= Beginning of Section =
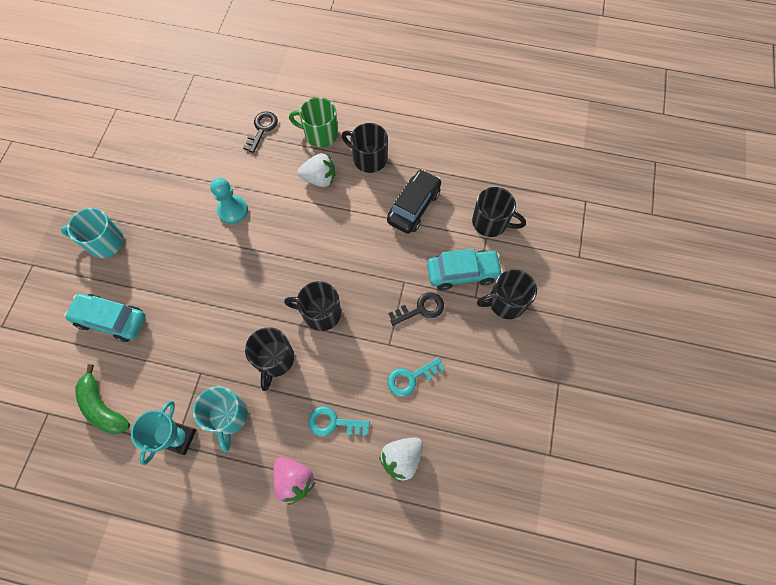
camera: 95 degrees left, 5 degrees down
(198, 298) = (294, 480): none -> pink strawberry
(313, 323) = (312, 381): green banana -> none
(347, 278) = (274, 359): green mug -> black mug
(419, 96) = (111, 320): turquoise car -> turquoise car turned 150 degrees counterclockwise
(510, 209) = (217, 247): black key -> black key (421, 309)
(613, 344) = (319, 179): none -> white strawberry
= End of Section =
- WORK ORDER -
Retype the lines from the one containing "(347, 278) = (274, 359): green" to the last line above. Change nothing and include no others.

- TASK OUTPUT -
(347, 278) = (274, 359): green mug -> black mug
(419, 96) = (111, 320): turquoise car -> turquoise car turned 150 degrees counterclockwise
(510, 209) = (217, 247): black key -> black key (421, 309)
(613, 344) = (319, 179): none -> white strawberry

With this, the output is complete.